Can you copy out the following data word for word, with every line unchanged?

* _Records shown_:
+ + + +
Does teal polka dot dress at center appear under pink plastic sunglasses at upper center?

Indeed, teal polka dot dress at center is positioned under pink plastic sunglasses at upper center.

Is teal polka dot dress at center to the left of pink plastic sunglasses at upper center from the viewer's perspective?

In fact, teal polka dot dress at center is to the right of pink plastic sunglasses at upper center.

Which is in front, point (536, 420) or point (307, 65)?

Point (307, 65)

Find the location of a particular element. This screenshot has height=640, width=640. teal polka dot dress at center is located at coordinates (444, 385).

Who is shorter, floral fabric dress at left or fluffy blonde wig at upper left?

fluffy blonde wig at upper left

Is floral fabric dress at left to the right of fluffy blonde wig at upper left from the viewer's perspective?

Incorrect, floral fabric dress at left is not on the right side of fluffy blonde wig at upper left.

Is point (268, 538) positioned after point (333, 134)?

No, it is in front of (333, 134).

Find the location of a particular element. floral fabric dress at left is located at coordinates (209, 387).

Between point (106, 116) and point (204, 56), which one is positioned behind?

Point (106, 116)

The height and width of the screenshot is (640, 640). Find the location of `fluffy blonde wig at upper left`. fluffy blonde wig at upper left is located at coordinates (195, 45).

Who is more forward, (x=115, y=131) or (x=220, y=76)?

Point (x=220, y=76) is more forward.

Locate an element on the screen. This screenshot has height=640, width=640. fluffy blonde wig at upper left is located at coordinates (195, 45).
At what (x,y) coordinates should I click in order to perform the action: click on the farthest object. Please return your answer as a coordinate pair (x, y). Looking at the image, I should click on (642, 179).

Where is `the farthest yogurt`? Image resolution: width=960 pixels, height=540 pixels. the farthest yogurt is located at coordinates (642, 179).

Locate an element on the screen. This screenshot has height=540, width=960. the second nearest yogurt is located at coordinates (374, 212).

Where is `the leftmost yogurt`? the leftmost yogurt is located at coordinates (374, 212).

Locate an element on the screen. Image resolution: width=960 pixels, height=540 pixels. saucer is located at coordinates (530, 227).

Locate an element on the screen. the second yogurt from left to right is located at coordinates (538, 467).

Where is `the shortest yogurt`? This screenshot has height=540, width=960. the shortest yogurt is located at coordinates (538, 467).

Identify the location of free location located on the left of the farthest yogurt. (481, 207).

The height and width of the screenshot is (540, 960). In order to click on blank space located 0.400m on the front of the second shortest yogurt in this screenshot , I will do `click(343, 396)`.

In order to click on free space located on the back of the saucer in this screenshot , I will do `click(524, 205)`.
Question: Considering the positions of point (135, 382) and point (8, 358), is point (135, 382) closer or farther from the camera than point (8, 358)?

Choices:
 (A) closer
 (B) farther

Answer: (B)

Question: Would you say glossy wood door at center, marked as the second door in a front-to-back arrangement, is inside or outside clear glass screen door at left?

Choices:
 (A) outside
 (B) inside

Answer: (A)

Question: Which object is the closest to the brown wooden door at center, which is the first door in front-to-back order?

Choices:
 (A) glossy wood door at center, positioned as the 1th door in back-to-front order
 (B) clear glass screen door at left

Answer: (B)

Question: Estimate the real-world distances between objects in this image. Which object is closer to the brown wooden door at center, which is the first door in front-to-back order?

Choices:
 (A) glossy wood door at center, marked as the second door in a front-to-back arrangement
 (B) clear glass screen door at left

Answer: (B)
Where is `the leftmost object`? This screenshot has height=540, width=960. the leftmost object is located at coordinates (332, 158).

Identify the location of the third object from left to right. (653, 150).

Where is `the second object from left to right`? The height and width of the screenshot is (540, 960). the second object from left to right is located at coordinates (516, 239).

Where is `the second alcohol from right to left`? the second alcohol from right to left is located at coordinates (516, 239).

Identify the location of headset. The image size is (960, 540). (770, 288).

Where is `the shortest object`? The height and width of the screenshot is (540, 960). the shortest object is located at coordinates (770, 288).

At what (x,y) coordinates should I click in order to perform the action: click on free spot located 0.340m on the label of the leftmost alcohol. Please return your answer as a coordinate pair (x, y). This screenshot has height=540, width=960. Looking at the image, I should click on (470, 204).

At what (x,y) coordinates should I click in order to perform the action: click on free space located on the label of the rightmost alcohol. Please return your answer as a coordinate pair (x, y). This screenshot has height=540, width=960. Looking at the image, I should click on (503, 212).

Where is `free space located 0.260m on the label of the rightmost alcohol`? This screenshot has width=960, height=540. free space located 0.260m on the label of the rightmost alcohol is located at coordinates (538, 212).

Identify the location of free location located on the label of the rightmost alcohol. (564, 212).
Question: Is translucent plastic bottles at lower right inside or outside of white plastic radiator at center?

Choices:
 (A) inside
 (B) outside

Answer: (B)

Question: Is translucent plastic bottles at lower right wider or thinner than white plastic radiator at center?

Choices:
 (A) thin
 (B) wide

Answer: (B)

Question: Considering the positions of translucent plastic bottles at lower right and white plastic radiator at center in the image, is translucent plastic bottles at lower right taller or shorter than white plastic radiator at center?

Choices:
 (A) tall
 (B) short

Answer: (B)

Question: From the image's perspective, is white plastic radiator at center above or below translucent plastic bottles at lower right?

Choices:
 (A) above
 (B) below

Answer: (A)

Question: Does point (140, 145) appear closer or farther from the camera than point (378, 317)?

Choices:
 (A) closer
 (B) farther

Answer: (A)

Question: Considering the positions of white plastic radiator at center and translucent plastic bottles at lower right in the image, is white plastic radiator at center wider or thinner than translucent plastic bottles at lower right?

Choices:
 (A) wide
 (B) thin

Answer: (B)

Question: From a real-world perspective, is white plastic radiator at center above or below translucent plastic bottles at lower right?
+ + + +
* _Answer to this task_:
Does teal polka dot dress at center appear under pink plastic sunglasses at upper center?

Indeed, teal polka dot dress at center is positioned under pink plastic sunglasses at upper center.

Is teal polka dot dress at center to the left of pink plastic sunglasses at upper center from the viewer's perspective?

In fact, teal polka dot dress at center is to the right of pink plastic sunglasses at upper center.

Which is in front, point (536, 420) or point (307, 65)?

Point (307, 65)

Find the location of a particular element. This screenshot has height=640, width=640. teal polka dot dress at center is located at coordinates (444, 385).

Who is shorter, floral fabric dress at left or fluffy blonde wig at upper left?

fluffy blonde wig at upper left

Is floral fabric dress at left to the right of fluffy blonde wig at upper left from the viewer's perspective?

Incorrect, floral fabric dress at left is not on the right side of fluffy blonde wig at upper left.

Is point (268, 538) positioned after point (333, 134)?

No, it is in front of (333, 134).

Find the location of a particular element. floral fabric dress at left is located at coordinates (209, 387).

Between point (106, 116) and point (204, 56), which one is positioned behind?

Point (106, 116)

The height and width of the screenshot is (640, 640). Find the location of `fluffy blonde wig at upper left`. fluffy blonde wig at upper left is located at coordinates (195, 45).

Who is more forward, (x=115, y=131) or (x=220, y=76)?

Point (x=220, y=76) is more forward.

Locate an element on the screen. This screenshot has height=640, width=640. fluffy blonde wig at upper left is located at coordinates (195, 45).
At what (x,y) coordinates should I click in order to perform the action: click on the farthest object. Please return your answer as a coordinate pair (x, y). Looking at the image, I should click on (642, 179).

Where is `the farthest yogurt`? Image resolution: width=960 pixels, height=540 pixels. the farthest yogurt is located at coordinates (642, 179).

Locate an element on the screen. This screenshot has height=540, width=960. the second nearest yogurt is located at coordinates (374, 212).

Where is `the leftmost yogurt`? the leftmost yogurt is located at coordinates (374, 212).

Locate an element on the screen. Image resolution: width=960 pixels, height=540 pixels. saucer is located at coordinates (530, 227).

Locate an element on the screen. the second yogurt from left to right is located at coordinates (538, 467).

Where is `the shortest yogurt`? This screenshot has height=540, width=960. the shortest yogurt is located at coordinates (538, 467).

Identify the location of free location located on the left of the farthest yogurt. (481, 207).

The height and width of the screenshot is (540, 960). In order to click on blank space located 0.400m on the front of the second shortest yogurt in this screenshot , I will do `click(343, 396)`.

In order to click on free space located on the back of the saucer in this screenshot , I will do `click(524, 205)`.
Question: Considering the positions of point (135, 382) and point (8, 358), is point (135, 382) closer or farther from the camera than point (8, 358)?

Choices:
 (A) closer
 (B) farther

Answer: (B)

Question: Would you say glossy wood door at center, marked as the second door in a front-to-back arrangement, is inside or outside clear glass screen door at left?

Choices:
 (A) outside
 (B) inside

Answer: (A)

Question: Which object is the closest to the brown wooden door at center, which is the first door in front-to-back order?

Choices:
 (A) glossy wood door at center, positioned as the 1th door in back-to-front order
 (B) clear glass screen door at left

Answer: (B)

Question: Estimate the real-world distances between objects in this image. Which object is closer to the brown wooden door at center, which is the first door in front-to-back order?

Choices:
 (A) glossy wood door at center, marked as the second door in a front-to-back arrangement
 (B) clear glass screen door at left

Answer: (B)
Where is `the leftmost object`? This screenshot has height=540, width=960. the leftmost object is located at coordinates (332, 158).

Identify the location of the third object from left to right. (653, 150).

Where is `the second object from left to right`? The height and width of the screenshot is (540, 960). the second object from left to right is located at coordinates (516, 239).

Where is `the second alcohol from right to left`? the second alcohol from right to left is located at coordinates (516, 239).

Identify the location of headset. The image size is (960, 540). (770, 288).

Where is `the shortest object`? The height and width of the screenshot is (540, 960). the shortest object is located at coordinates (770, 288).

At what (x,y) coordinates should I click in order to perform the action: click on free spot located 0.340m on the label of the leftmost alcohol. Please return your answer as a coordinate pair (x, y). This screenshot has height=540, width=960. Looking at the image, I should click on (470, 204).

At what (x,y) coordinates should I click in order to perform the action: click on free space located on the label of the rightmost alcohol. Please return your answer as a coordinate pair (x, y). This screenshot has height=540, width=960. Looking at the image, I should click on (503, 212).

Where is `free space located 0.260m on the label of the rightmost alcohol`? This screenshot has width=960, height=540. free space located 0.260m on the label of the rightmost alcohol is located at coordinates (538, 212).

Identify the location of free location located on the label of the rightmost alcohol. (564, 212).
Question: Is translucent plastic bottles at lower right inside or outside of white plastic radiator at center?

Choices:
 (A) inside
 (B) outside

Answer: (B)

Question: Is translucent plastic bottles at lower right wider or thinner than white plastic radiator at center?

Choices:
 (A) thin
 (B) wide

Answer: (B)

Question: Considering the positions of translucent plastic bottles at lower right and white plastic radiator at center in the image, is translucent plastic bottles at lower right taller or shorter than white plastic radiator at center?

Choices:
 (A) tall
 (B) short

Answer: (B)

Question: From the image's perspective, is white plastic radiator at center above or below translucent plastic bottles at lower right?

Choices:
 (A) above
 (B) below

Answer: (A)

Question: Does point (140, 145) appear closer or farther from the camera than point (378, 317)?

Choices:
 (A) closer
 (B) farther

Answer: (A)

Question: Considering the positions of white plastic radiator at center and translucent plastic bottles at lower right in the image, is white plastic radiator at center wider or thinner than translucent plastic bottles at lower right?

Choices:
 (A) wide
 (B) thin

Answer: (B)

Question: From a real-world perspective, is white plastic radiator at center above or below translucent plastic bottles at lower right?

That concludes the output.